**TASK TO COMPLETE**
What do the lines say from the start of the entries through the one containing "D1: diode 1N4001 (A GND, K 3V3) -> none"? Repeat them exactly.

Detected change data
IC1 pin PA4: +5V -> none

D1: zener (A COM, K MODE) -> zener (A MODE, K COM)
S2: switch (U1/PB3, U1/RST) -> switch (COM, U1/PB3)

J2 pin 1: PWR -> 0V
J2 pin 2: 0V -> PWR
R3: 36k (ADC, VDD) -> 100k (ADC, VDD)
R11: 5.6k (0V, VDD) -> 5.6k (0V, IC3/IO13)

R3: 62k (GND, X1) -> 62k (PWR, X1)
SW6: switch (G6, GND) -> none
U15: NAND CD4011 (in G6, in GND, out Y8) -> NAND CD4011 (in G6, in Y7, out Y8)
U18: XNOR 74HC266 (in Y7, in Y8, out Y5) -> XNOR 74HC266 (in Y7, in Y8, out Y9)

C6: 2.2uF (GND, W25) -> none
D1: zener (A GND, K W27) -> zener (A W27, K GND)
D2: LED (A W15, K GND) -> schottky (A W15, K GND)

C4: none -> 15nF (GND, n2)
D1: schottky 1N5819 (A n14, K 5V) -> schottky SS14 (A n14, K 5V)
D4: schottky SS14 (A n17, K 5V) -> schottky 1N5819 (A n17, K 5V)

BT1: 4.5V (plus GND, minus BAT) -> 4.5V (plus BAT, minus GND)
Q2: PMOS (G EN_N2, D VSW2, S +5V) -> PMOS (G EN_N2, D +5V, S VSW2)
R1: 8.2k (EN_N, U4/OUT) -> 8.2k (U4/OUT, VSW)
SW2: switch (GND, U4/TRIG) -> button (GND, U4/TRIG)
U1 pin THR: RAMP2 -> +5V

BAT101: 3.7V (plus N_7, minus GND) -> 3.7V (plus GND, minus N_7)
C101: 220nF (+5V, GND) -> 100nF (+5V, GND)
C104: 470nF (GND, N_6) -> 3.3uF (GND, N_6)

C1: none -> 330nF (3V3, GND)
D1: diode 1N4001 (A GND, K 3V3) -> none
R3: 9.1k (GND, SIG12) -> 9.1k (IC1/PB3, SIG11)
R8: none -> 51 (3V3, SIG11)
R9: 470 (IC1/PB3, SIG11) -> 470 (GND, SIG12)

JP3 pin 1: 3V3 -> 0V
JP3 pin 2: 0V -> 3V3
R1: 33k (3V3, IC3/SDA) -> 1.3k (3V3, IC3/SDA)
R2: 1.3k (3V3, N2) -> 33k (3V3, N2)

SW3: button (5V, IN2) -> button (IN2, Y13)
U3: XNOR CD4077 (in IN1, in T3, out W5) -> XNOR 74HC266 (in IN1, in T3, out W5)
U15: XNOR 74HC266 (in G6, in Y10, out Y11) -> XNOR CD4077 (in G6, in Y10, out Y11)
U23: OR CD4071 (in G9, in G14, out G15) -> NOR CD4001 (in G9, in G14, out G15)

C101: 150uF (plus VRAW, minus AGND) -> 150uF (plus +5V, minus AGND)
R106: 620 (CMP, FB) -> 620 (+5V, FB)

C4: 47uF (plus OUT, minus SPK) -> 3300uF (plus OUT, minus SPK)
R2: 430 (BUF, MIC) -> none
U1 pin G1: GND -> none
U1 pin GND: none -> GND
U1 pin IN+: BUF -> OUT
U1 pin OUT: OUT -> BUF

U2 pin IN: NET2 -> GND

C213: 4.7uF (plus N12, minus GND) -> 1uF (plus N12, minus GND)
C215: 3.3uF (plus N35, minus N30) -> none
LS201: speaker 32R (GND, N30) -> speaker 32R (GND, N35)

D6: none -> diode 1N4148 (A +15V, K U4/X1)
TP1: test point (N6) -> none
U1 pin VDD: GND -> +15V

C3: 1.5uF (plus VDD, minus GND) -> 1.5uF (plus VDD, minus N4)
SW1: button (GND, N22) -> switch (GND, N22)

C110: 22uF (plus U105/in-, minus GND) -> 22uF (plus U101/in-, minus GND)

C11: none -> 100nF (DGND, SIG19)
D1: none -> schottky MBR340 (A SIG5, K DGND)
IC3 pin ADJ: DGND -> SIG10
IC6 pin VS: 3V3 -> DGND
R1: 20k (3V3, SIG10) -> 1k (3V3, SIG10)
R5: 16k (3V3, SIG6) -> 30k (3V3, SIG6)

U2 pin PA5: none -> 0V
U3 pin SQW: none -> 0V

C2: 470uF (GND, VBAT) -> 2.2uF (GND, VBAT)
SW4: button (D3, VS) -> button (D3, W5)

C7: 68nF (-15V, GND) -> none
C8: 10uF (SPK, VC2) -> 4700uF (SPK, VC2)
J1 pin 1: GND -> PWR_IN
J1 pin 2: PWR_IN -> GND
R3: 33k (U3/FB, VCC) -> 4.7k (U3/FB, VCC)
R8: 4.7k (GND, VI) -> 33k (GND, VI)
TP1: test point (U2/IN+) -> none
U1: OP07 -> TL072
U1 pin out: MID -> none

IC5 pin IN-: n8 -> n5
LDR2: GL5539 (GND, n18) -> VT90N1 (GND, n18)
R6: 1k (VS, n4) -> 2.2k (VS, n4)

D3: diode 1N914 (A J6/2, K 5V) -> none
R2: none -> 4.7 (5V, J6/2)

**ANSWER BELOW**
IC1 pin PA4: +5V -> none

D1: zener (A COM, K MODE) -> zener (A MODE, K COM)
S2: switch (U1/PB3, U1/RST) -> switch (COM, U1/PB3)

J2 pin 1: PWR -> 0V
J2 pin 2: 0V -> PWR
R3: 36k (ADC, VDD) -> 100k (ADC, VDD)
R11: 5.6k (0V, VDD) -> 5.6k (0V, IC3/IO13)

R3: 62k (GND, X1) -> 62k (PWR, X1)
SW6: switch (G6, GND) -> none
U15: NAND CD4011 (in G6, in GND, out Y8) -> NAND CD4011 (in G6, in Y7, out Y8)
U18: XNOR 74HC266 (in Y7, in Y8, out Y5) -> XNOR 74HC266 (in Y7, in Y8, out Y9)

C6: 2.2uF (GND, W25) -> none
D1: zener (A GND, K W27) -> zener (A W27, K GND)
D2: LED (A W15, K GND) -> schottky (A W15, K GND)

C4: none -> 15nF (GND, n2)
D1: schottky 1N5819 (A n14, K 5V) -> schottky SS14 (A n14, K 5V)
D4: schottky SS14 (A n17, K 5V) -> schottky 1N5819 (A n17, K 5V)

BT1: 4.5V (plus GND, minus BAT) -> 4.5V (plus BAT, minus GND)
Q2: PMOS (G EN_N2, D VSW2, S +5V) -> PMOS (G EN_N2, D +5V, S VSW2)
R1: 8.2k (EN_N, U4/OUT) -> 8.2k (U4/OUT, VSW)
SW2: switch (GND, U4/TRIG) -> button (GND, U4/TRIG)
U1 pin THR: RAMP2 -> +5V

BAT101: 3.7V (plus N_7, minus GND) -> 3.7V (plus GND, minus N_7)
C101: 220nF (+5V, GND) -> 100nF (+5V, GND)
C104: 470nF (GND, N_6) -> 3.3uF (GND, N_6)

C1: none -> 330nF (3V3, GND)
D1: diode 1N4001 (A GND, K 3V3) -> none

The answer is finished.